## Work instruction:
For this task, copy all of the data below exactly and skip the pictures.

## Recorded information:
┄┄┄┄┄┄┄┄┄┄

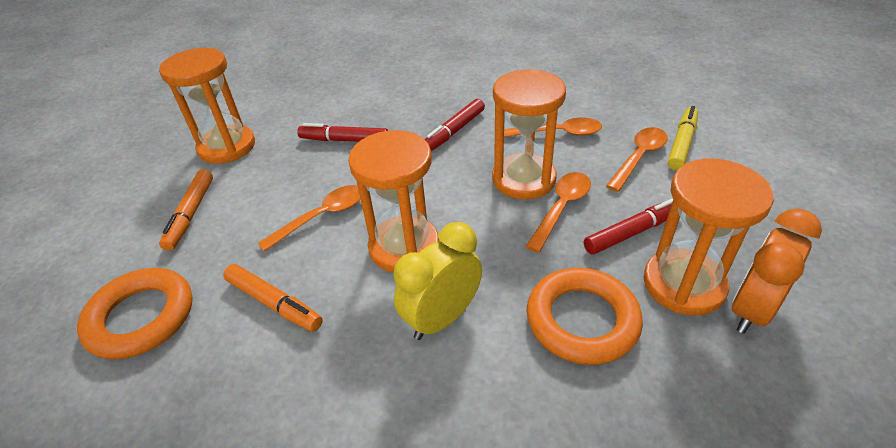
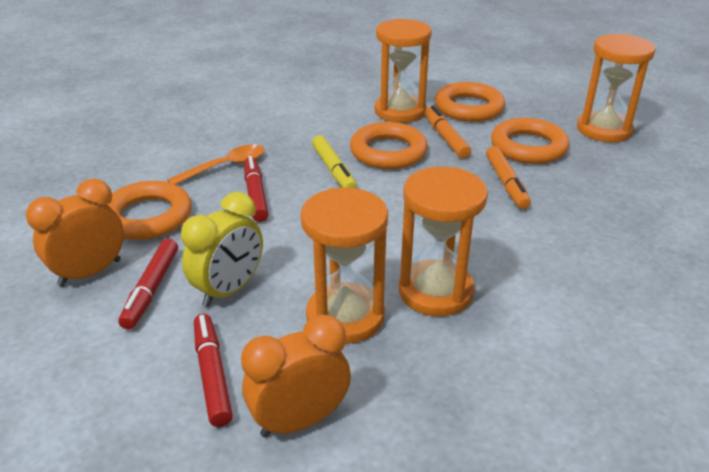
orange clock: 1 -> 2
orange ring: 2 -> 4
orange spoon: 4 -> 1

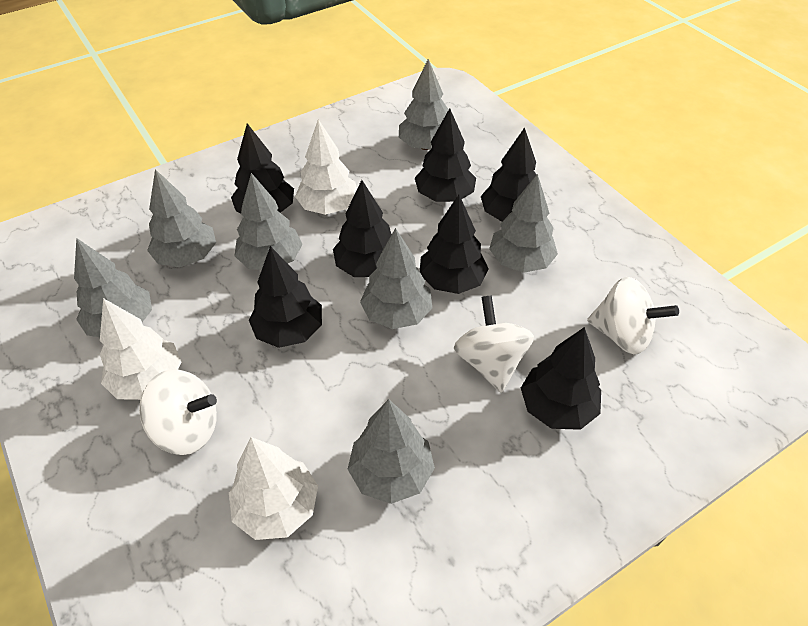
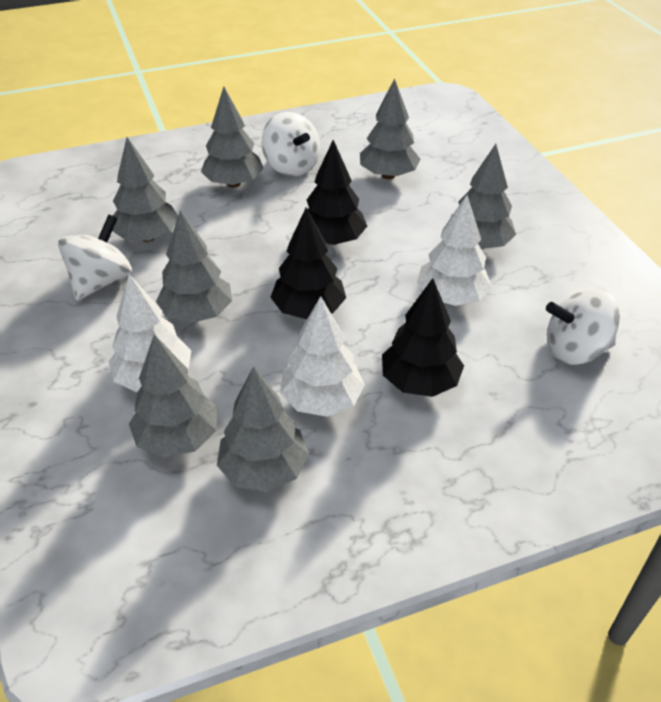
black tree: 7 -> 3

┄┄┄┄┄┄┄┄┄┄

## Task response:
orange clock: 1 -> 2
orange ring: 2 -> 4
orange spoon: 4 -> 1

black tree: 7 -> 3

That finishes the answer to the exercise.